Beneath this task are records; print exactly the stretch of them from the line with "C2: 100uF (plus" through the line with "V1: AC 24V (-9V, N_6) -> AC 24V (GND, N_6)", both ends included.

::::::::::

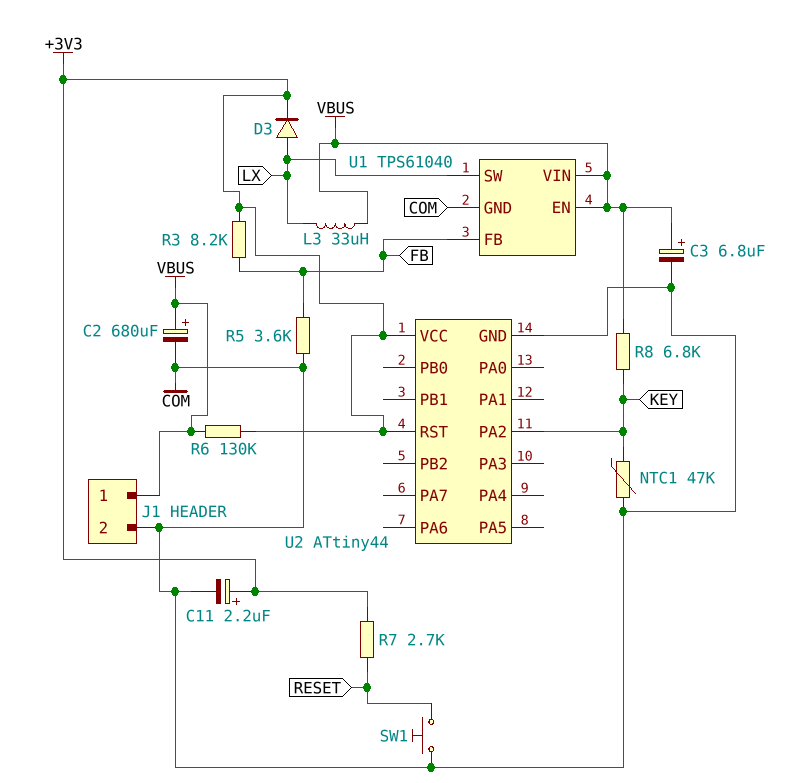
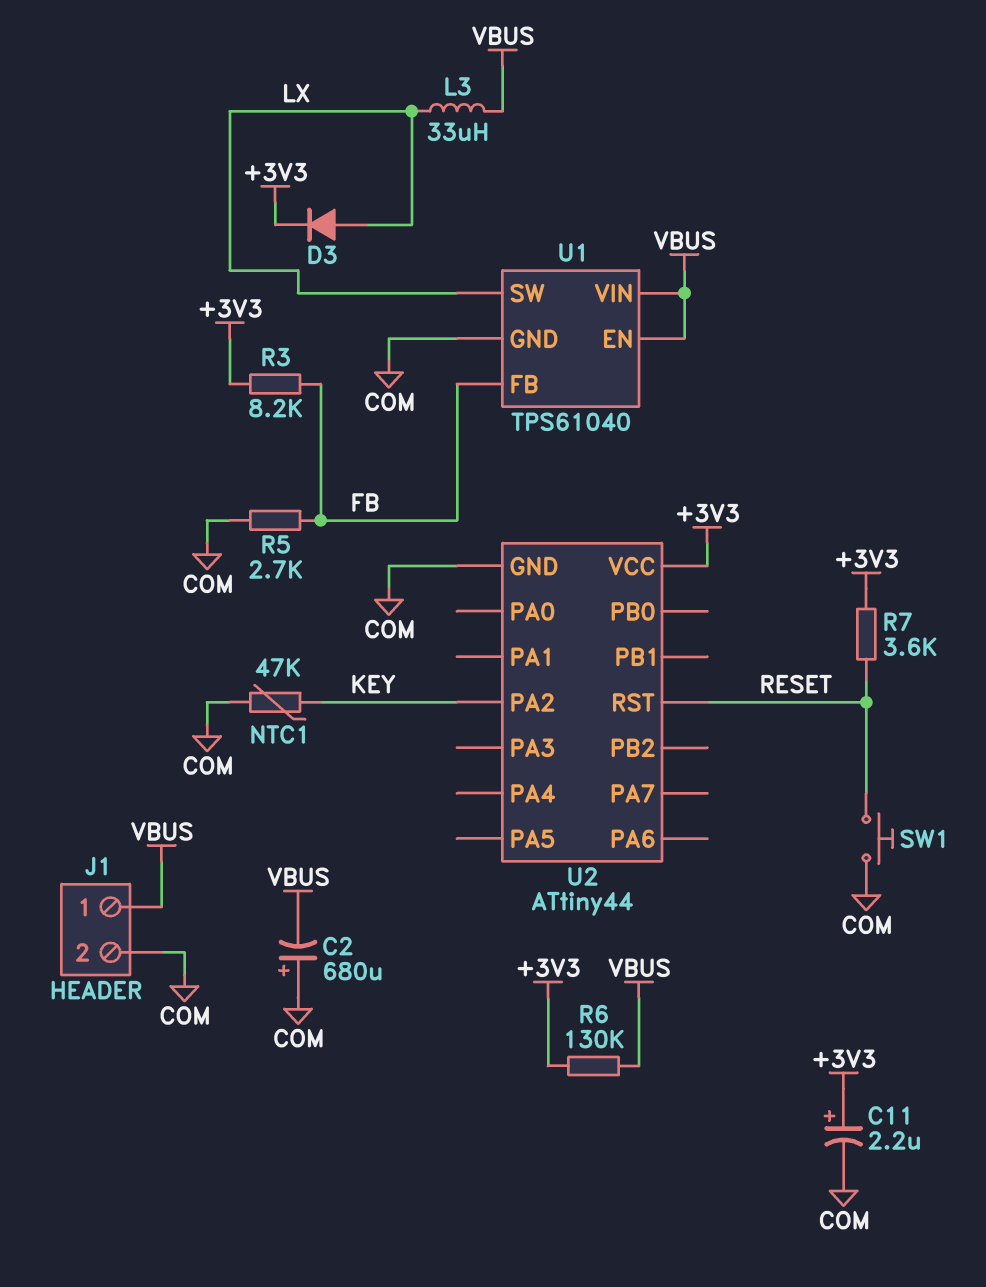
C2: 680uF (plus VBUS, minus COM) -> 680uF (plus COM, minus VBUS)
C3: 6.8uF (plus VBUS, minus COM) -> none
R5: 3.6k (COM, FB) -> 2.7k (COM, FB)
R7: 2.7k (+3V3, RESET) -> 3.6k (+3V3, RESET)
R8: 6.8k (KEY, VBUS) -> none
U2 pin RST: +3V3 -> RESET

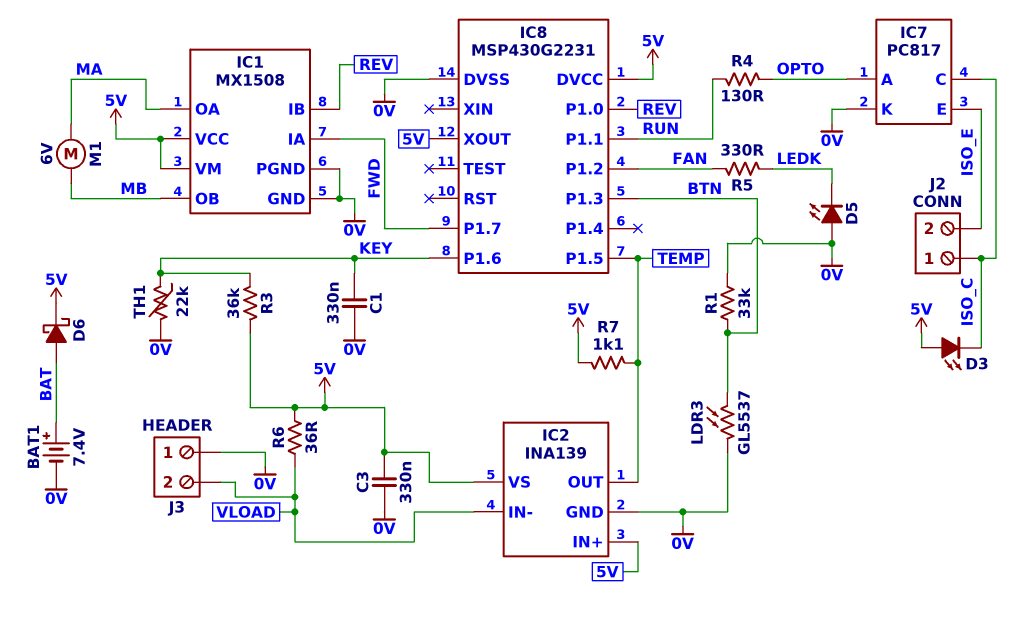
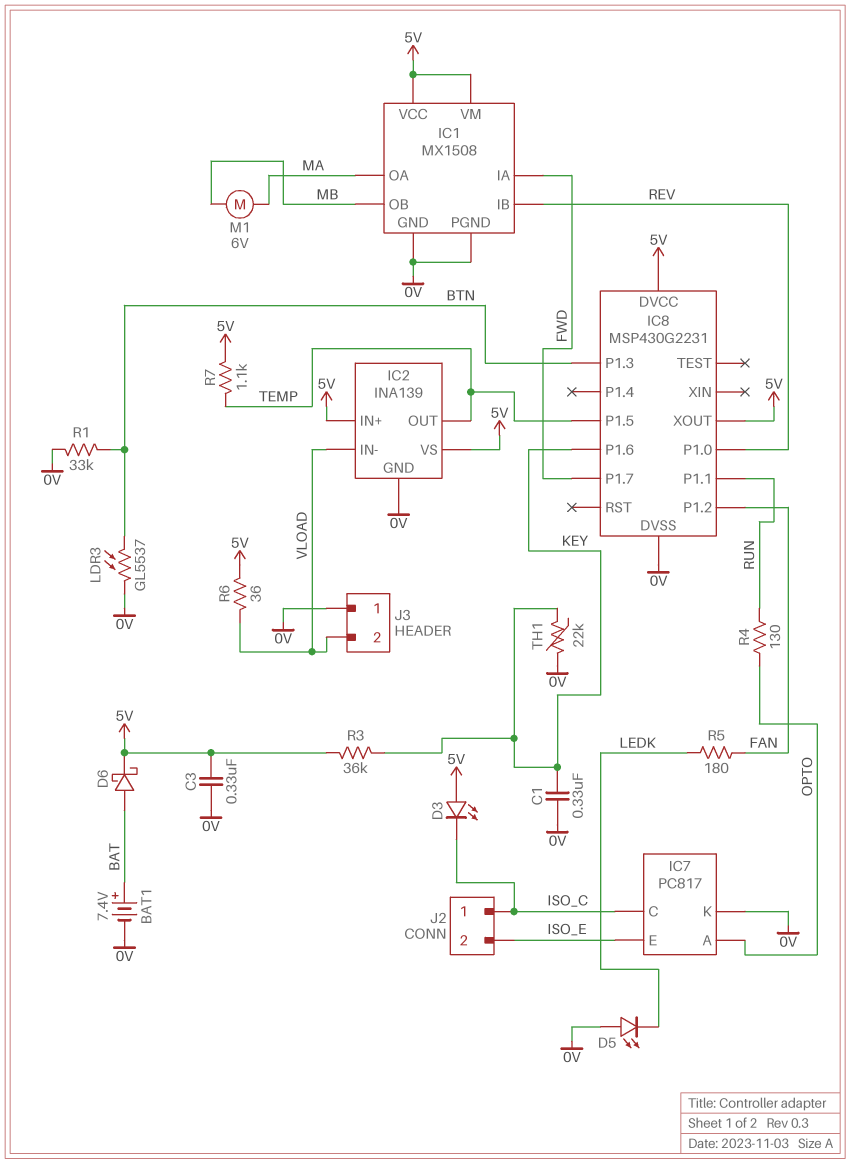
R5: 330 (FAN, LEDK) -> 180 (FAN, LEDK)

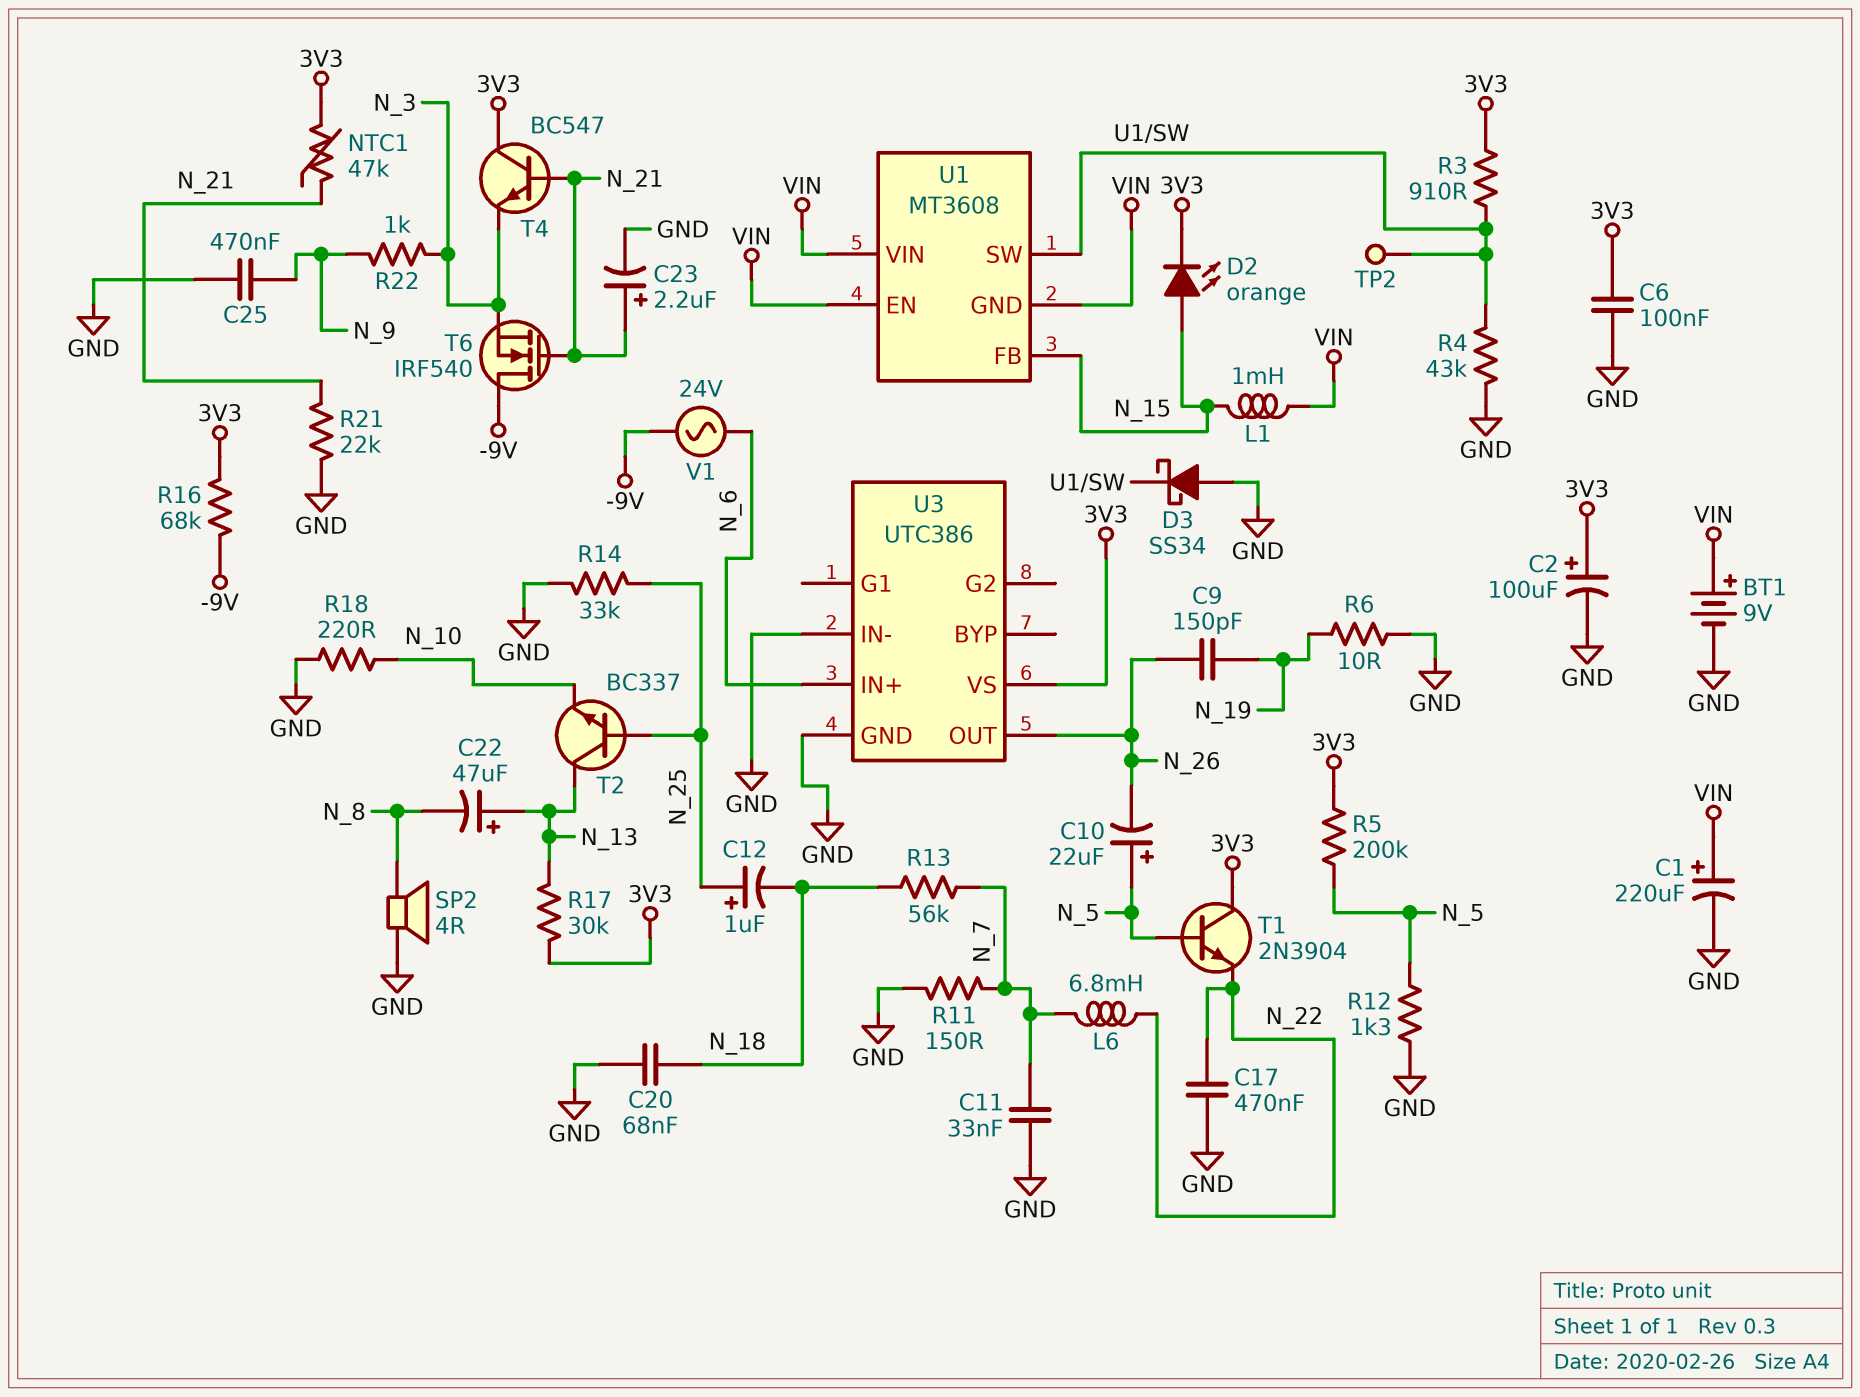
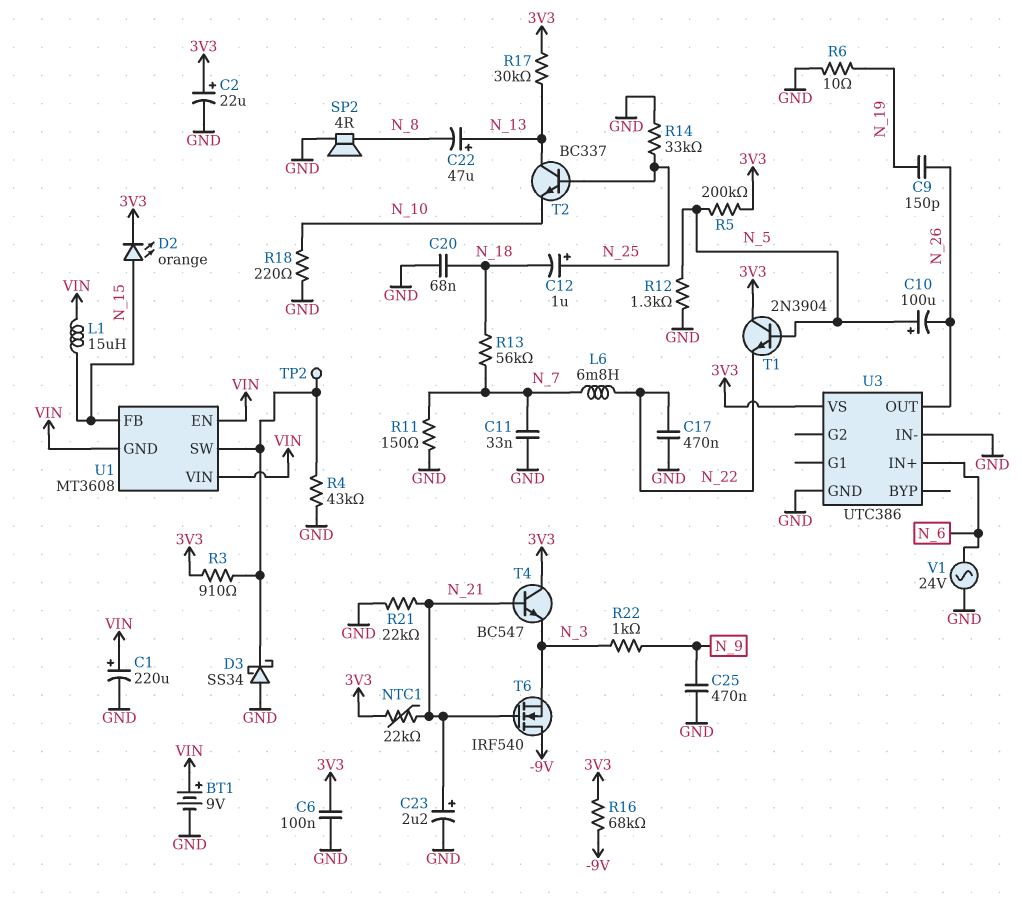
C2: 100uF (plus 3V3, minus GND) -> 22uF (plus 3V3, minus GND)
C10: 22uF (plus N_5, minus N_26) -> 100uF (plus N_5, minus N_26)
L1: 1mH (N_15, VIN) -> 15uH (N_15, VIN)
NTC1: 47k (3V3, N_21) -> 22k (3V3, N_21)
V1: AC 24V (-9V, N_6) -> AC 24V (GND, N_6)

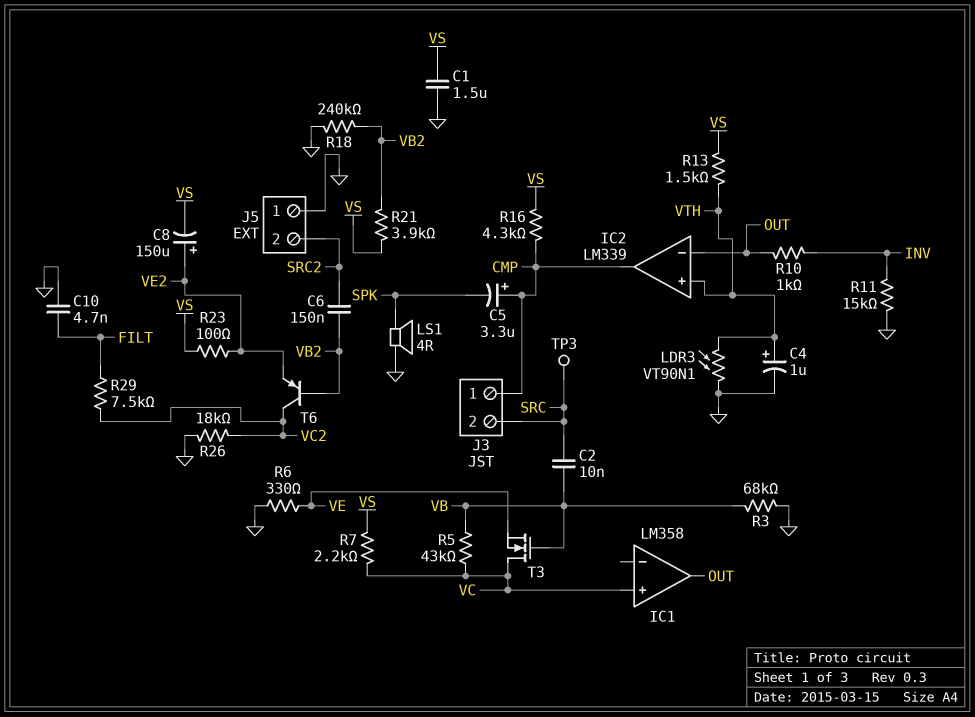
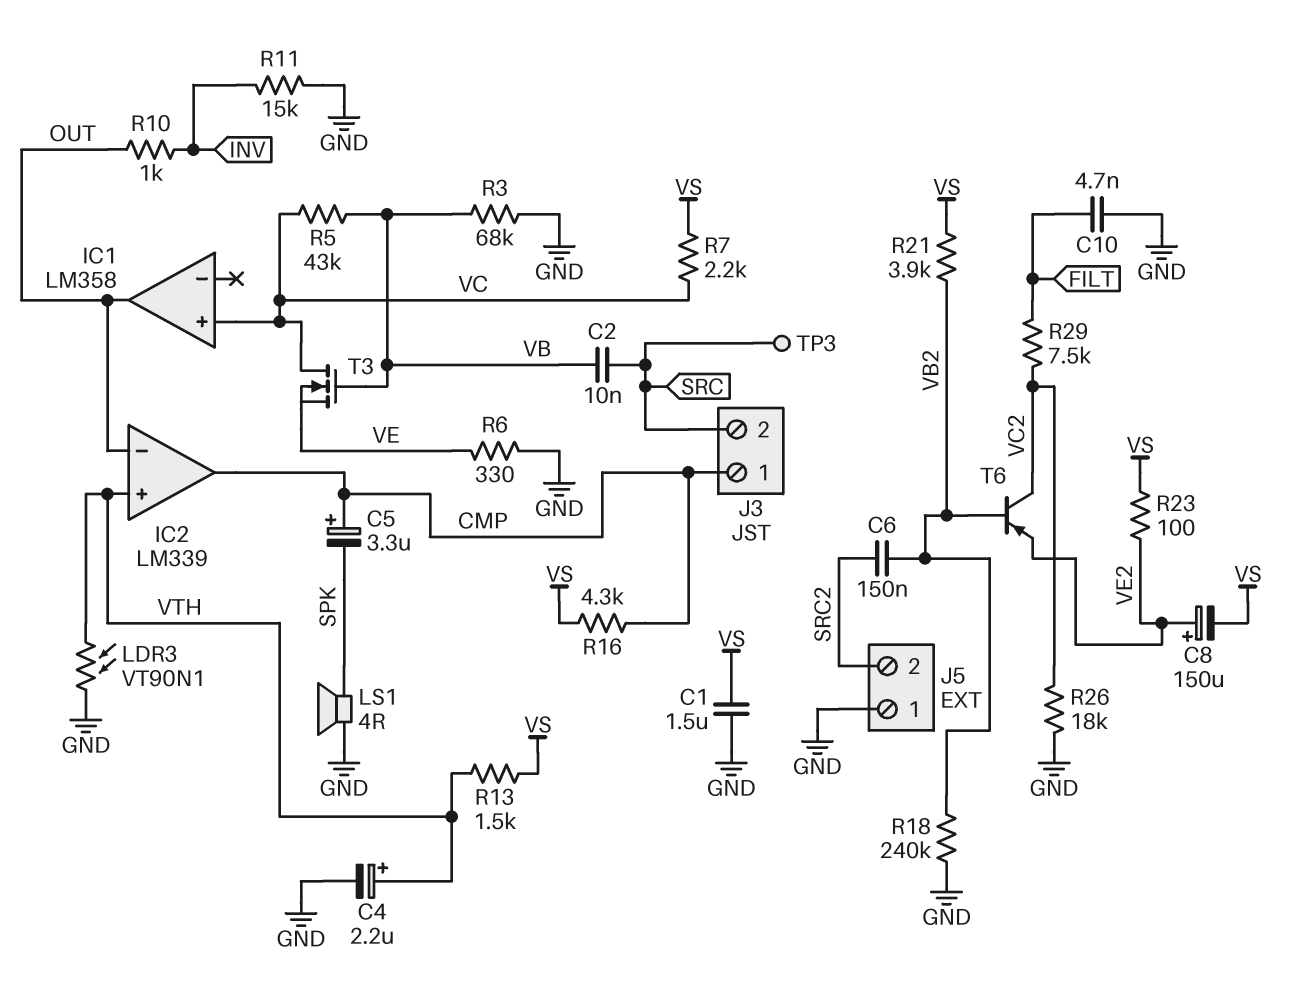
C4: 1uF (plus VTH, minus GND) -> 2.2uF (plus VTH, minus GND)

::::::::::

Problem solution =
C2: 100uF (plus 3V3, minus GND) -> 22uF (plus 3V3, minus GND)
C10: 22uF (plus N_5, minus N_26) -> 100uF (plus N_5, minus N_26)
L1: 1mH (N_15, VIN) -> 15uH (N_15, VIN)
NTC1: 47k (3V3, N_21) -> 22k (3V3, N_21)
V1: AC 24V (-9V, N_6) -> AC 24V (GND, N_6)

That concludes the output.